Every line of the listing below is to be duplicated exactly, with the pictures left out.

--------------------------------------------------

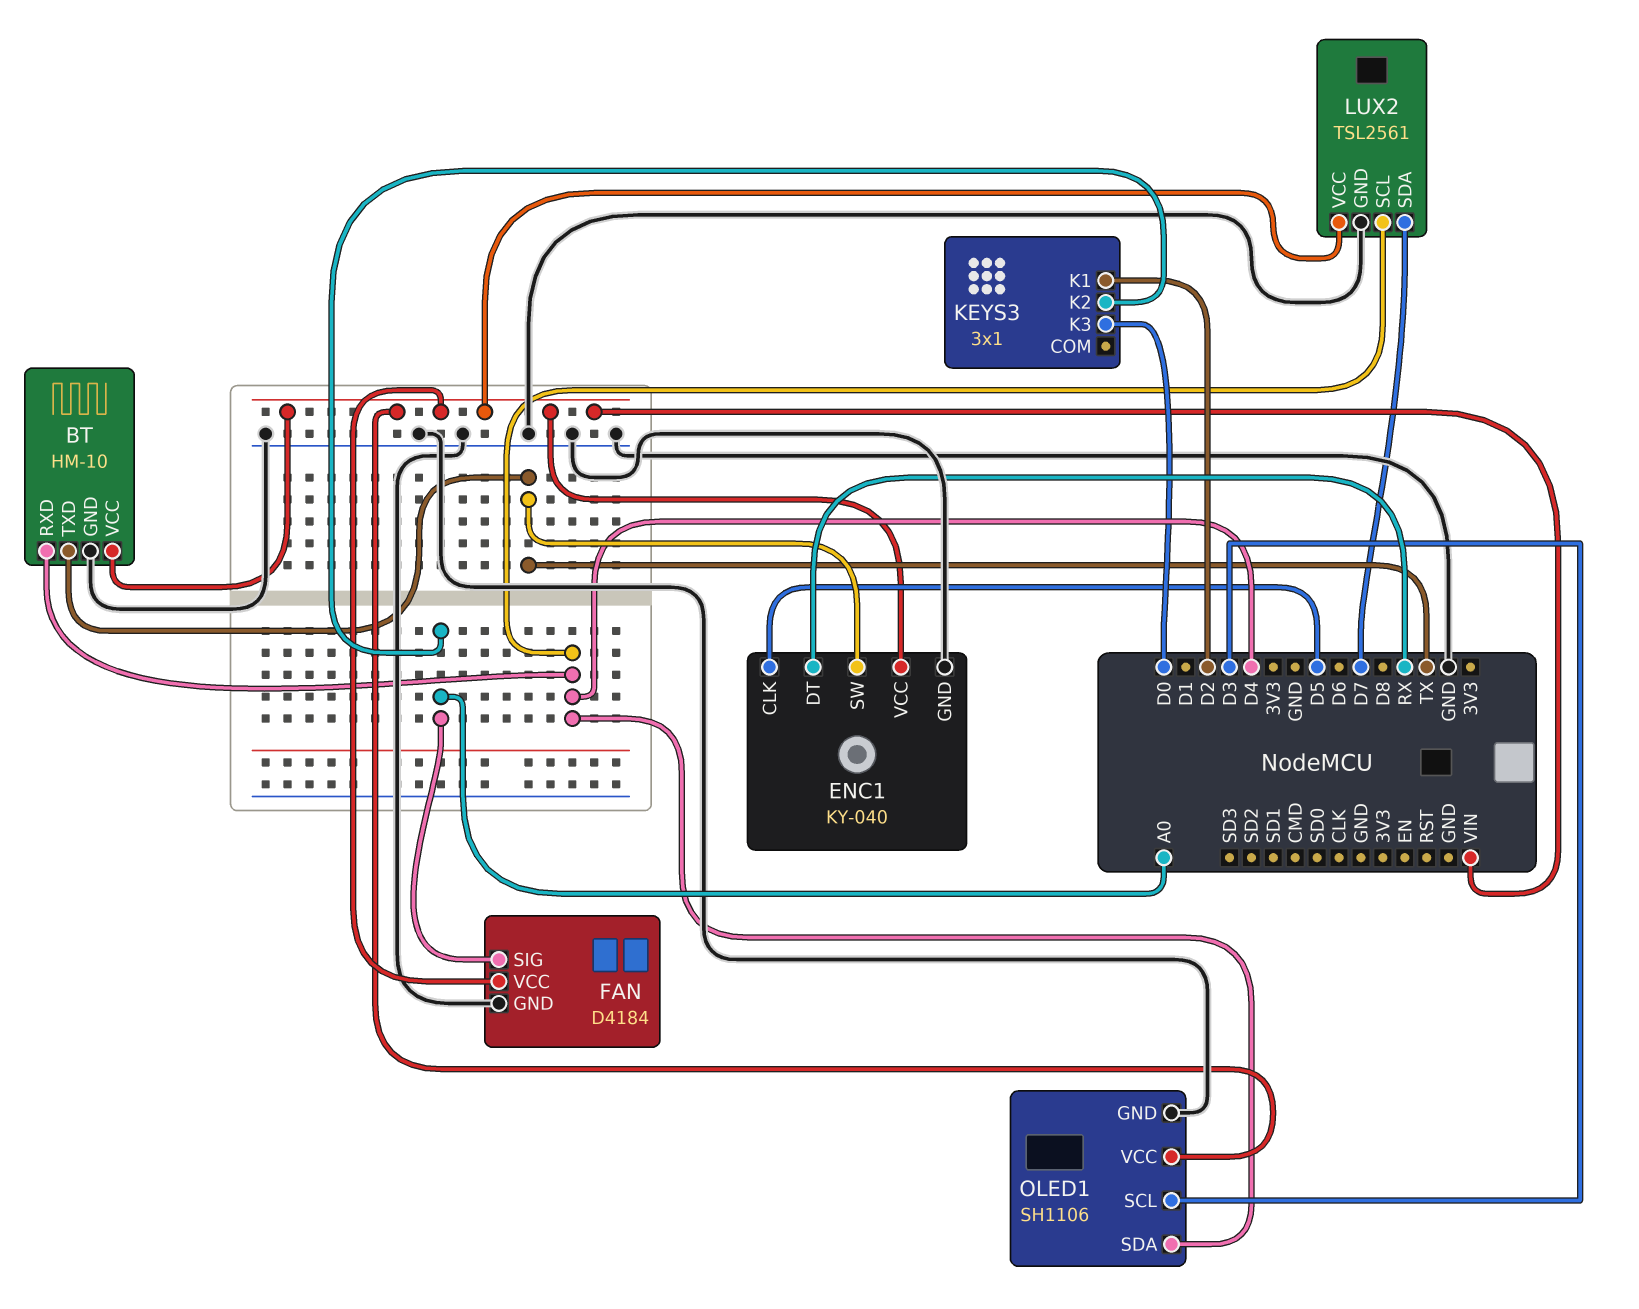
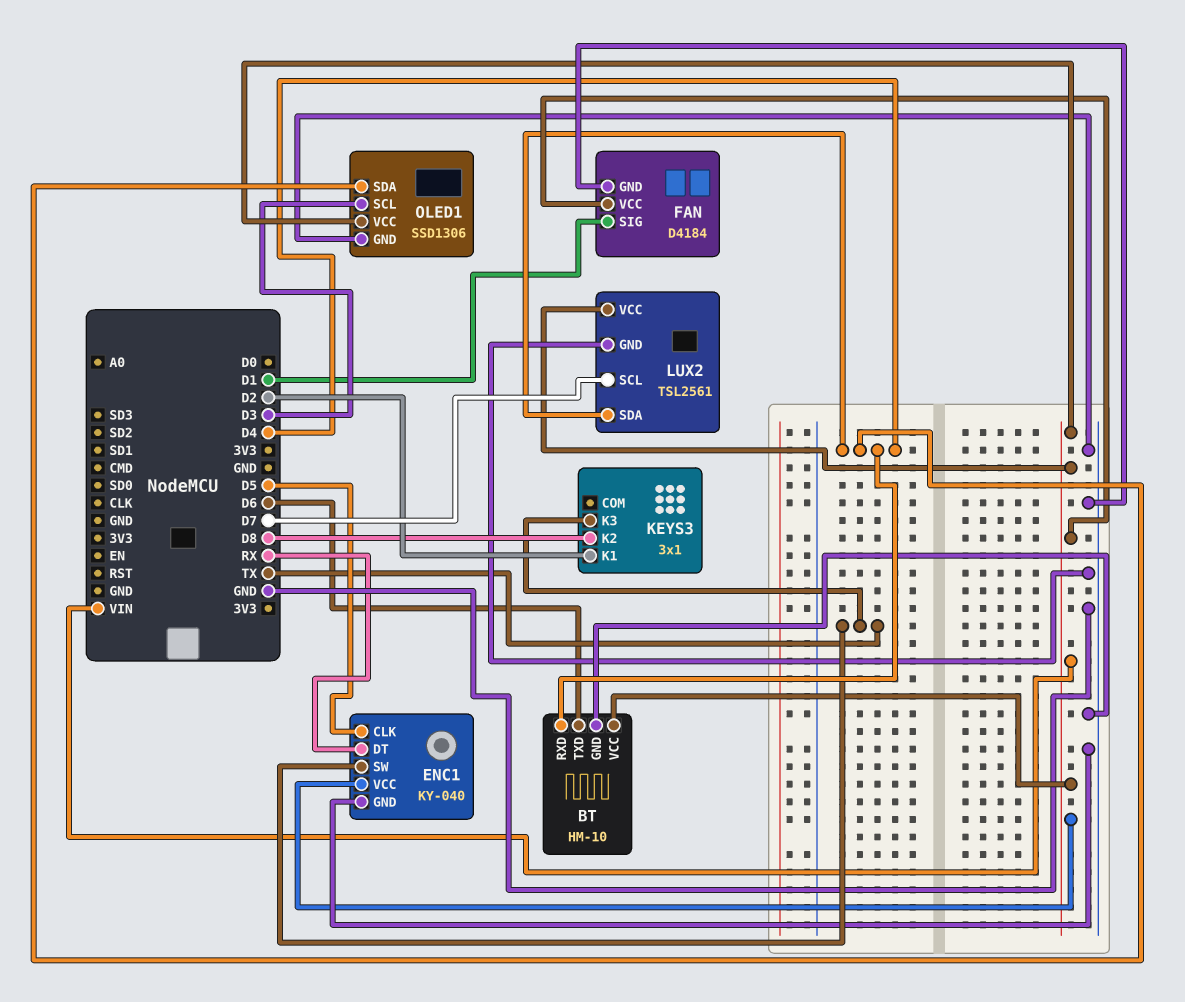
BT pin TXD: TX -> D6
FAN pin SIG: A0 -> D1
KEYS3 pin K2: A0 -> D8
KEYS3 pin K3: D0 -> TX
LUX2 pin SCL: D4 -> D7
LUX2 pin SDA: D7 -> D4
OLED1: SH1106 -> SSD1306

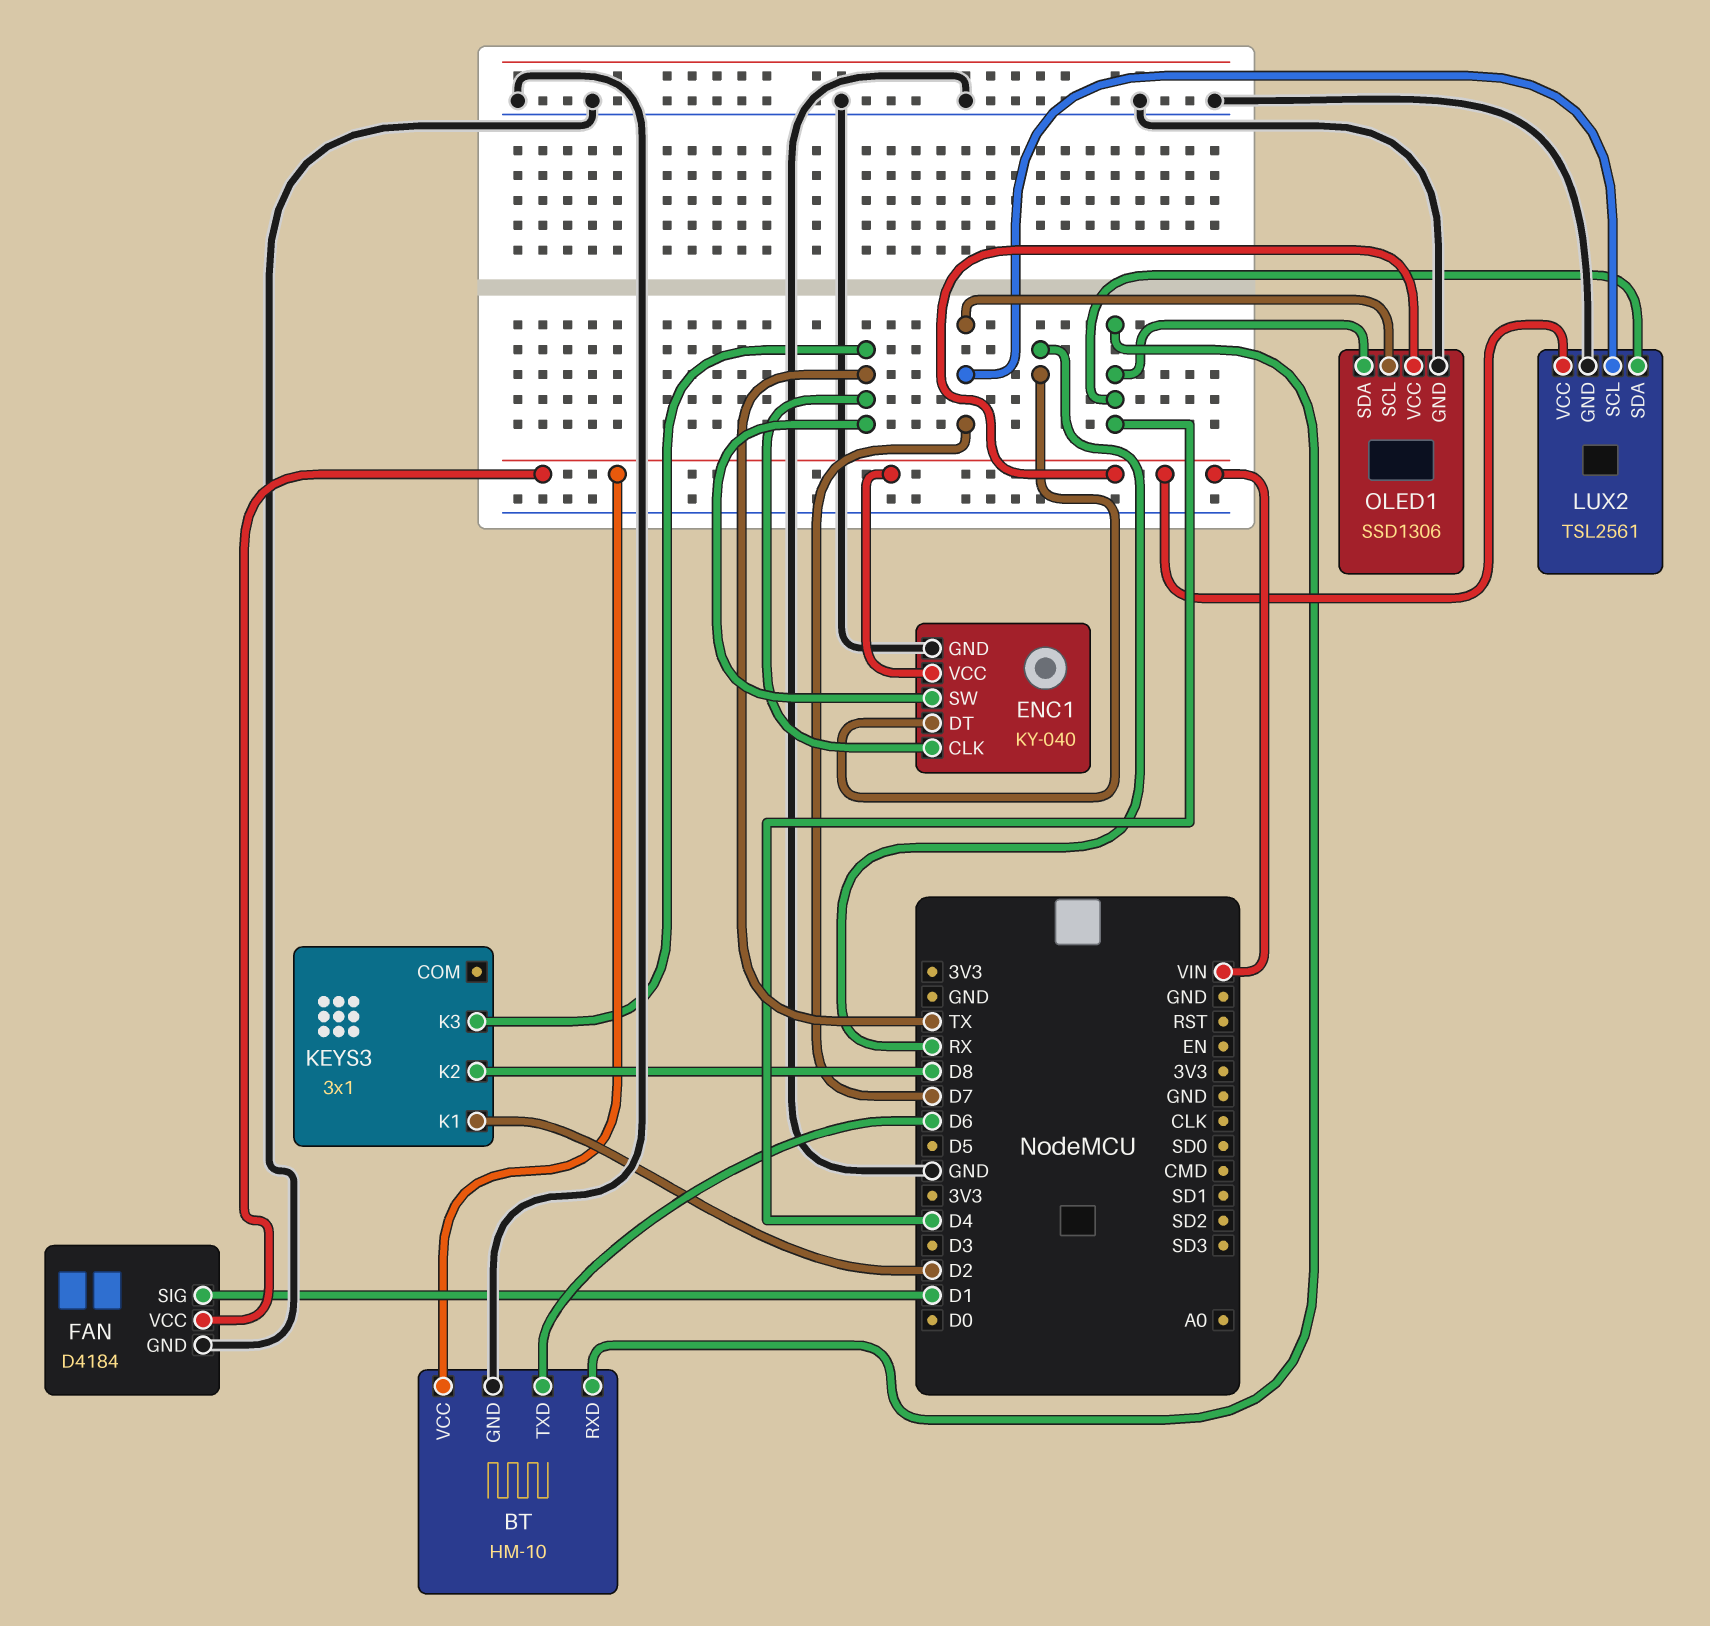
ENC1 pin CLK: D5 -> TX
OLED1 pin SCL: D3 -> D7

--------------------------------------------------

◆ Solution to this exercise
BT pin TXD: TX -> D6
FAN pin SIG: A0 -> D1
KEYS3 pin K2: A0 -> D8
KEYS3 pin K3: D0 -> TX
LUX2 pin SCL: D4 -> D7
LUX2 pin SDA: D7 -> D4
OLED1: SH1106 -> SSD1306

ENC1 pin CLK: D5 -> TX
OLED1 pin SCL: D3 -> D7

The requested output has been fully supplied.